### DATA PROVIDED ###

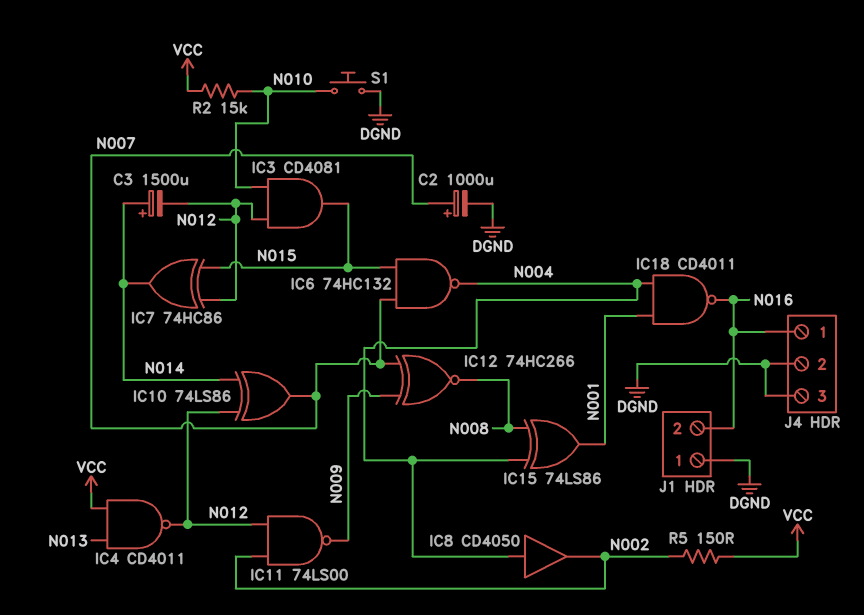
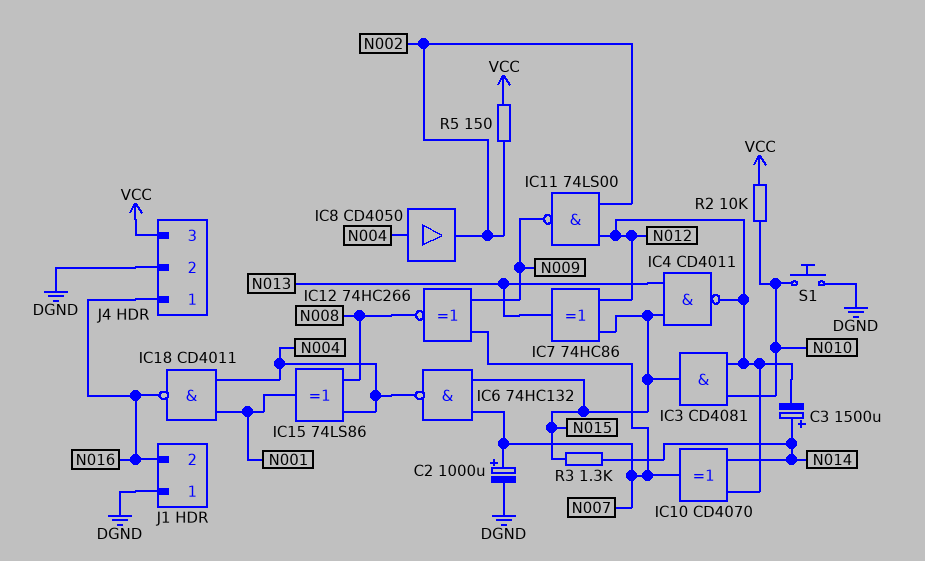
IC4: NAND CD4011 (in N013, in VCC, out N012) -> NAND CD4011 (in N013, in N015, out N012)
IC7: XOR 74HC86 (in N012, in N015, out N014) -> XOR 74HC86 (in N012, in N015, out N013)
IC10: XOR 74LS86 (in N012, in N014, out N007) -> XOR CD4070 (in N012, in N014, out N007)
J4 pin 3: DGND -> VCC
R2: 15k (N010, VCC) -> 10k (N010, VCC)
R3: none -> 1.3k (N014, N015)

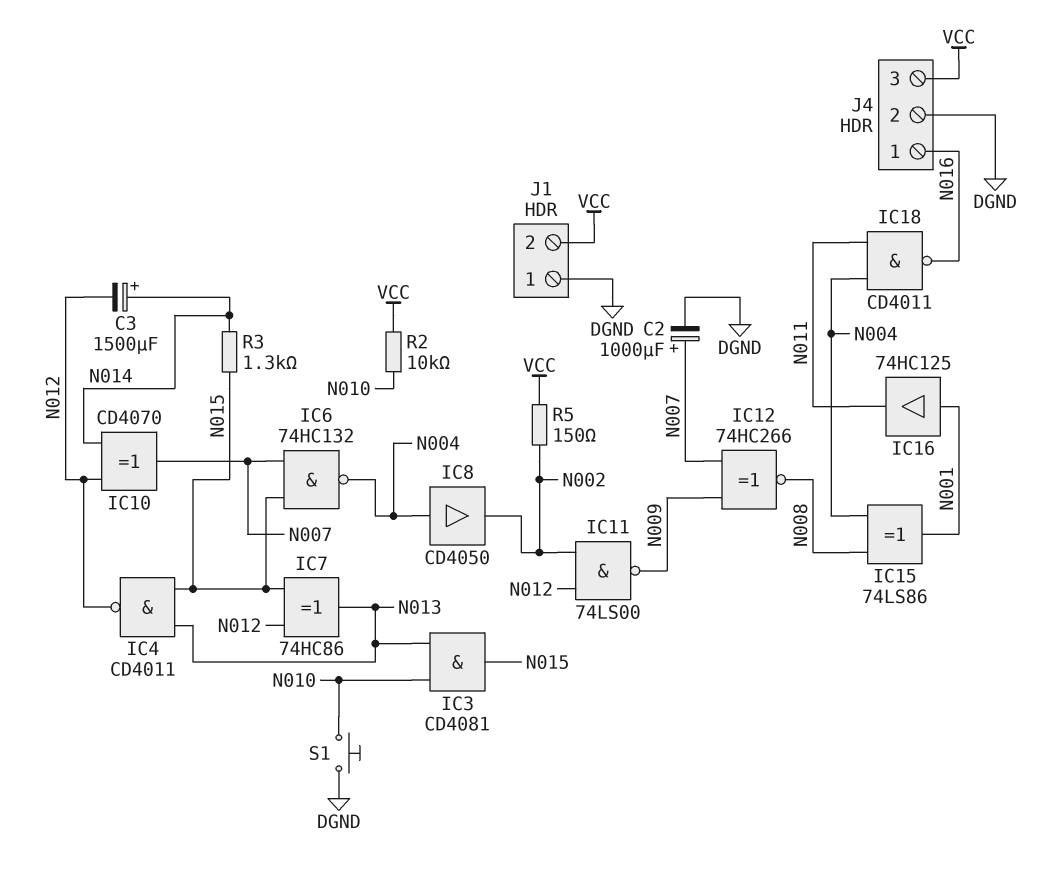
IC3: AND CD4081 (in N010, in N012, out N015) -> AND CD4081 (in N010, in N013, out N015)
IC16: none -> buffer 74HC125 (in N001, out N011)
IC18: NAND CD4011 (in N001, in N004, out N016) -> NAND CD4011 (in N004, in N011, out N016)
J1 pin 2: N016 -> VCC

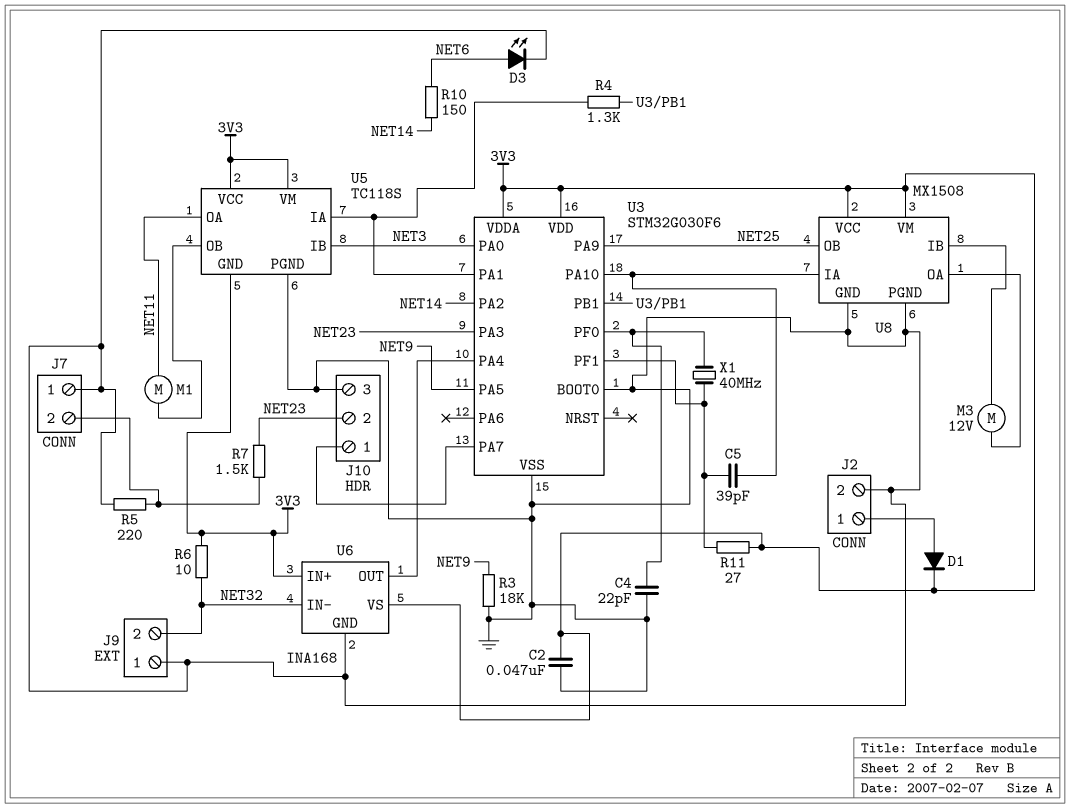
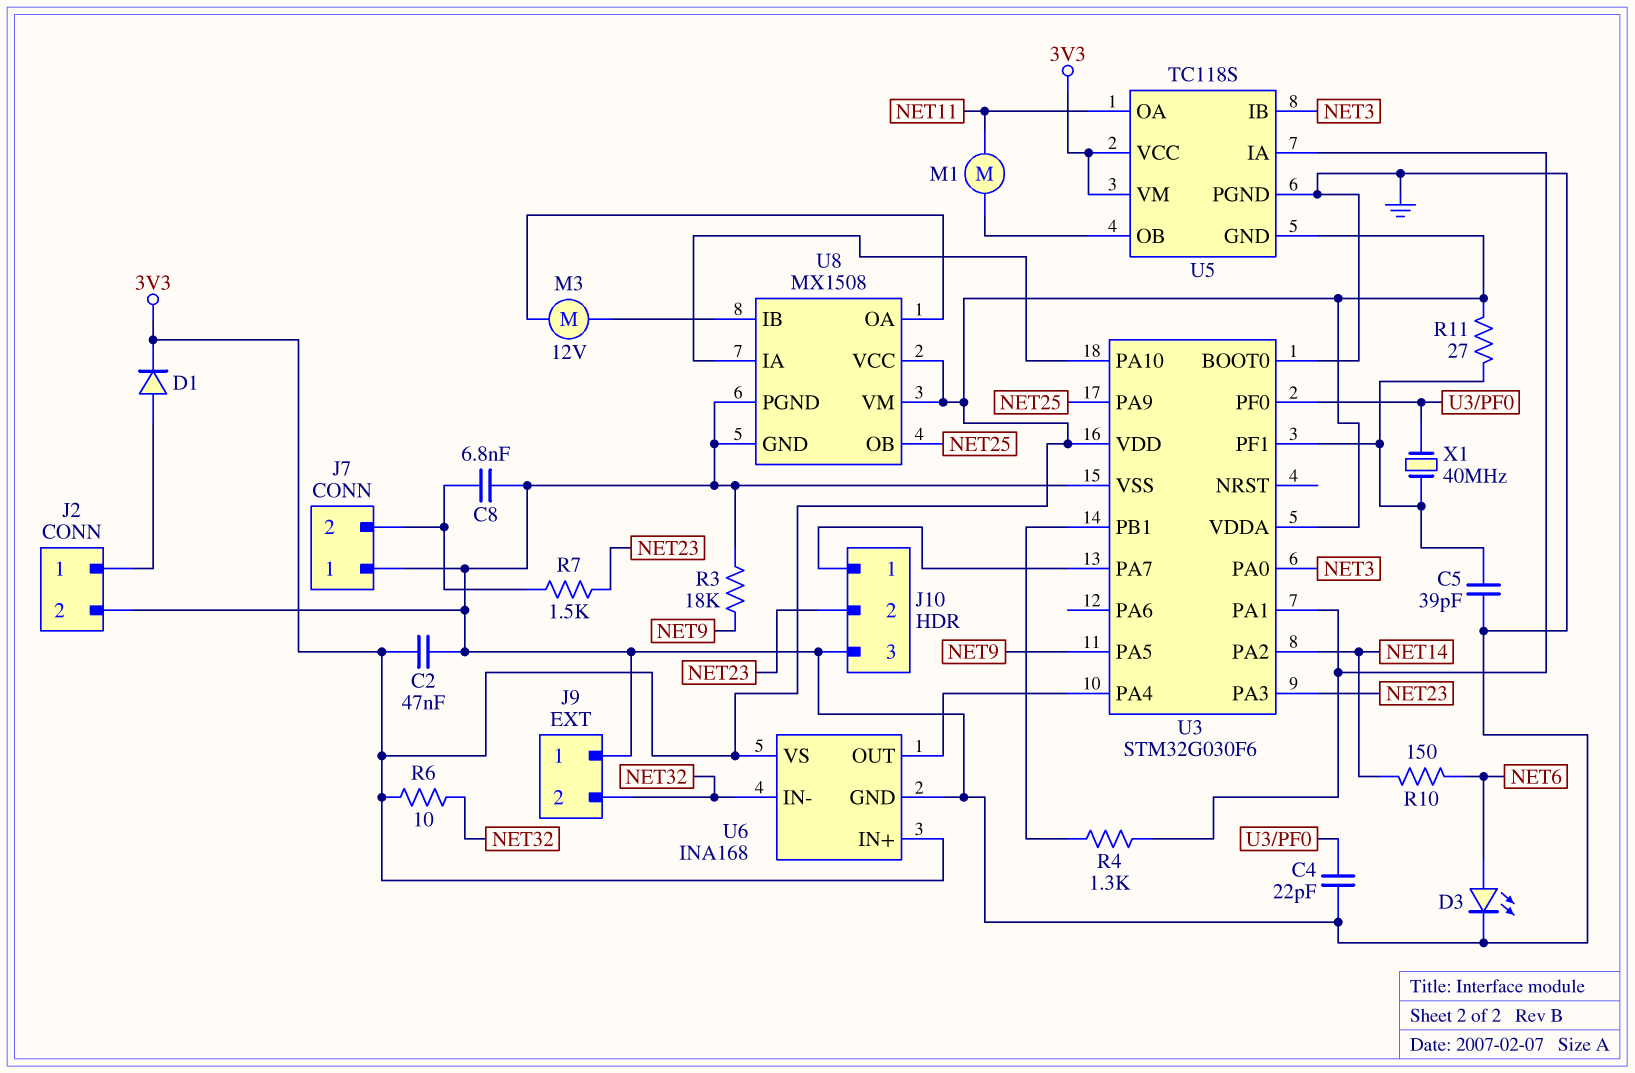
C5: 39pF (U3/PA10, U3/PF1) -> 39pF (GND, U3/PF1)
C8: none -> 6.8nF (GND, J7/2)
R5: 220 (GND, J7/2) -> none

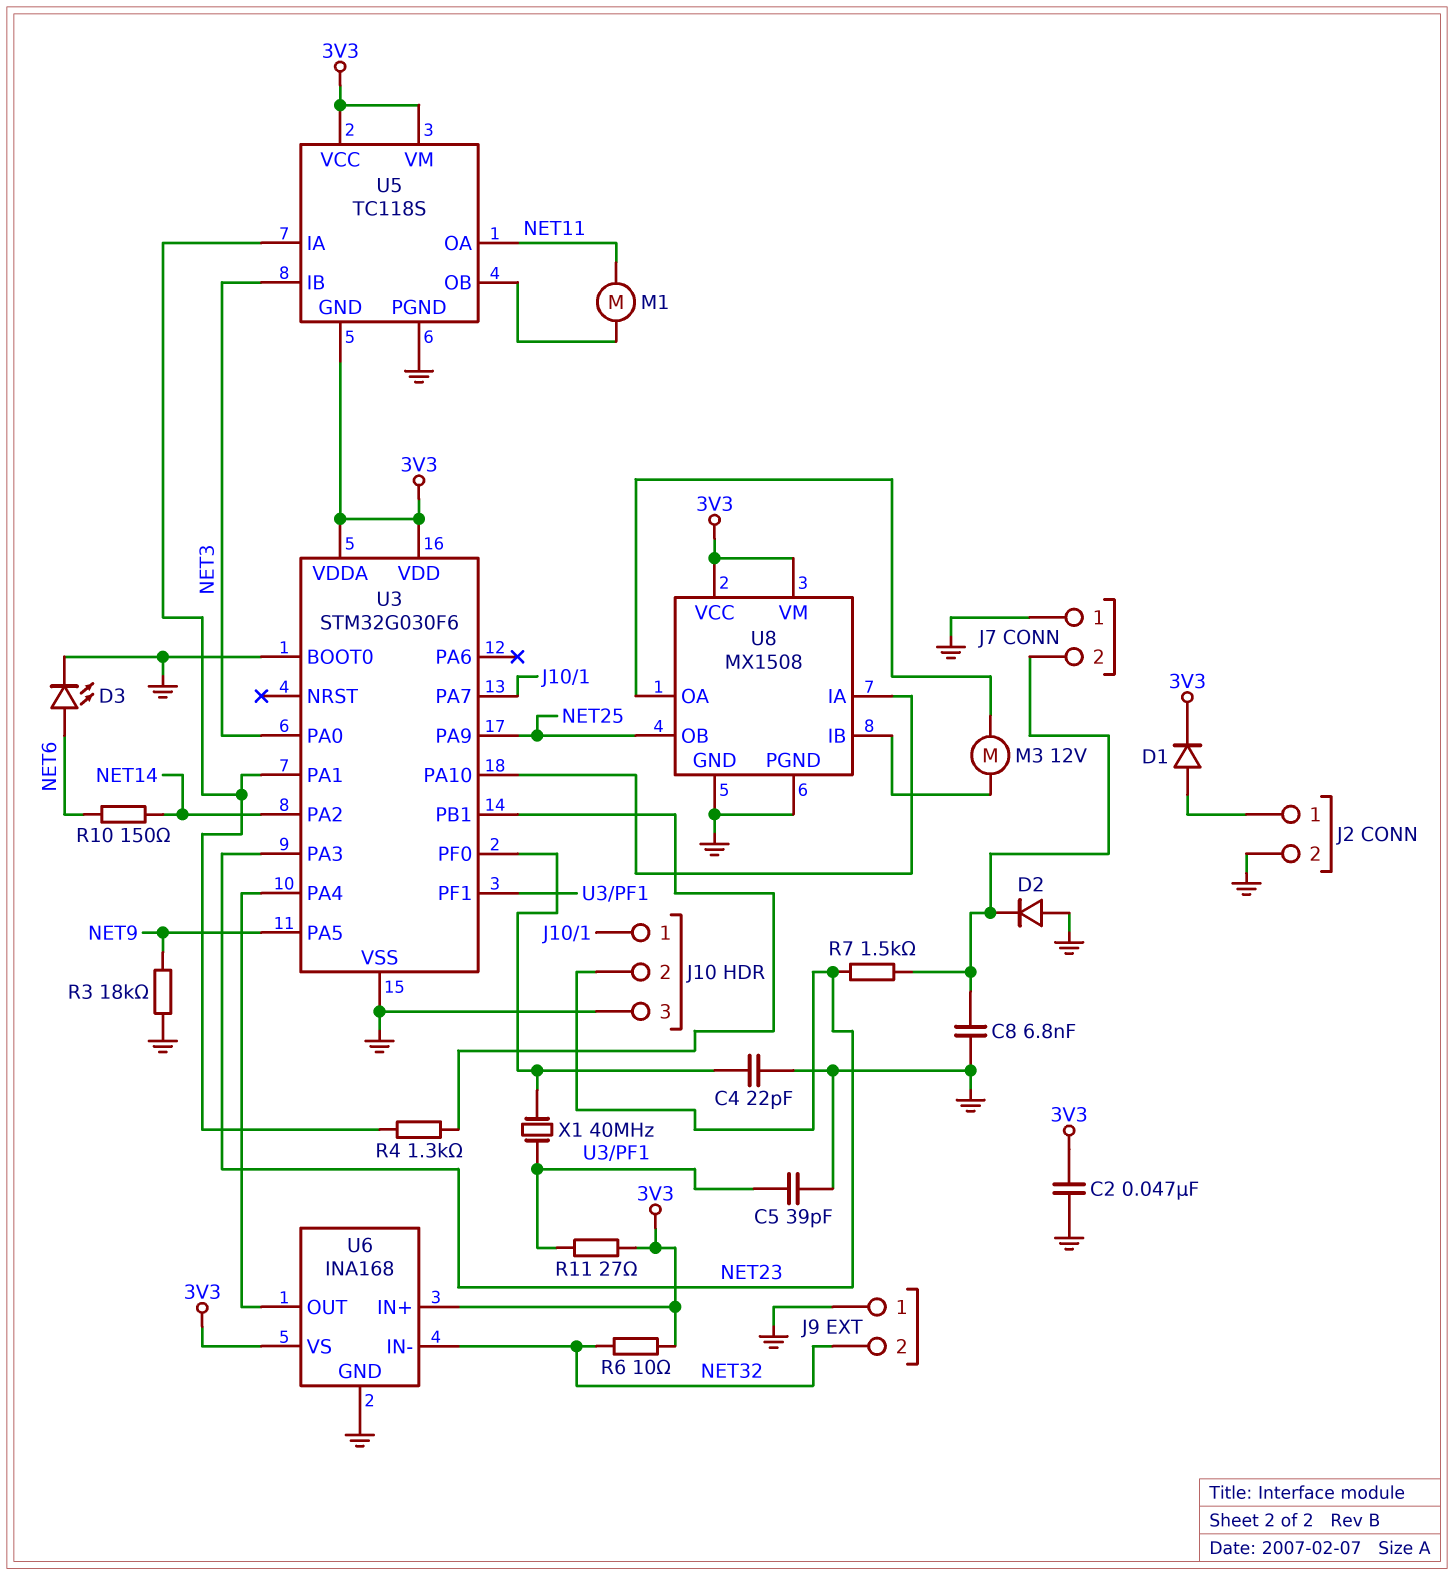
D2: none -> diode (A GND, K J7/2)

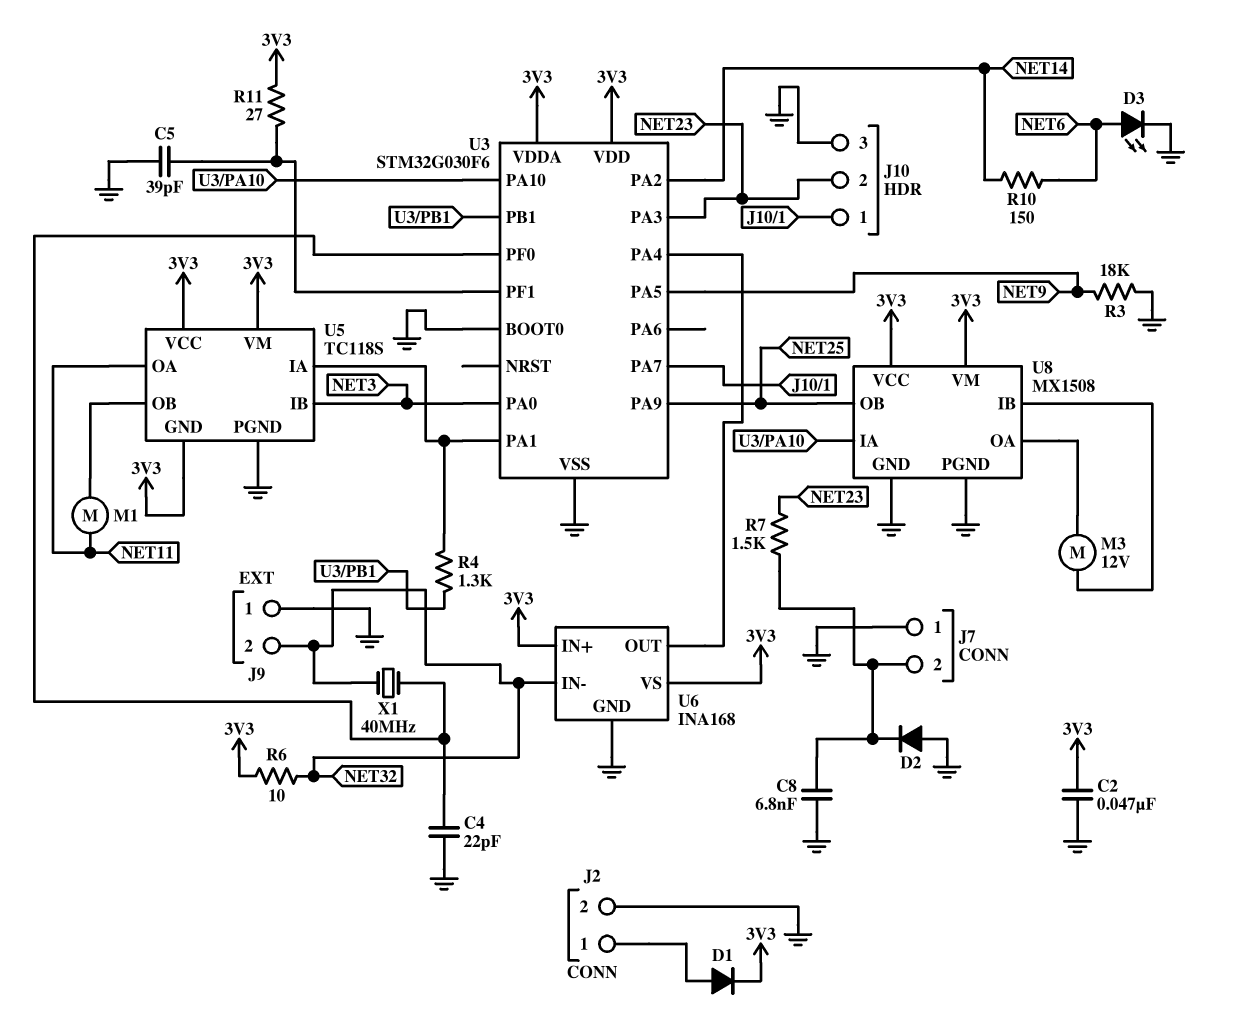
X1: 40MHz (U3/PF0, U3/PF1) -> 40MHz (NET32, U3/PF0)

###

**ACTION ITEM**
Please find every line in the records that contains the word "none", and copy it out.

**RESULT**
R3: none -> 1.3k (N014, N015)
IC16: none -> buffer 74HC125 (in N001, out N011)
C8: none -> 6.8nF (GND, J7/2)
R5: 220 (GND, J7/2) -> none
D2: none -> diode (A GND, K J7/2)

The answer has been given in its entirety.